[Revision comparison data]
━━━━━━━━━━━━━━━━
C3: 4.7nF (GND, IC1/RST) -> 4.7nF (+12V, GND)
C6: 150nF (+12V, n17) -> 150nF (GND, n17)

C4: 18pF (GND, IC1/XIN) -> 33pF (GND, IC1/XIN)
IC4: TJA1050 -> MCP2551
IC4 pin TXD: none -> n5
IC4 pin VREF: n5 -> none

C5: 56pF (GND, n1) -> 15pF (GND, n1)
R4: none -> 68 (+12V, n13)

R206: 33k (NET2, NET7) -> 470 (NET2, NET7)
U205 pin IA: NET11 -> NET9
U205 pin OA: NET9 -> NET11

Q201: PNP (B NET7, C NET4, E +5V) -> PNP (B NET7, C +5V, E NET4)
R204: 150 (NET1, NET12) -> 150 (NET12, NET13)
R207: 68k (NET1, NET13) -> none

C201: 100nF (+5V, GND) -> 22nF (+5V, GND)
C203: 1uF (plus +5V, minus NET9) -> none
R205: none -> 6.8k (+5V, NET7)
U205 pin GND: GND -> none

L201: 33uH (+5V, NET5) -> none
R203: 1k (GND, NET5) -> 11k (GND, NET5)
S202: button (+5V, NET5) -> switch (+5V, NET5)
━━━━━━━━━━━━━━━━
▸ **What you are asked to do**
Transcribe exactly, and only, the lines that extend from the one containing "L201: 33uH (+5V, NET5) -> none" to the end of the records above, inclusive of both.

▸ **Finished task**
L201: 33uH (+5V, NET5) -> none
R203: 1k (GND, NET5) -> 11k (GND, NET5)
S202: button (+5V, NET5) -> switch (+5V, NET5)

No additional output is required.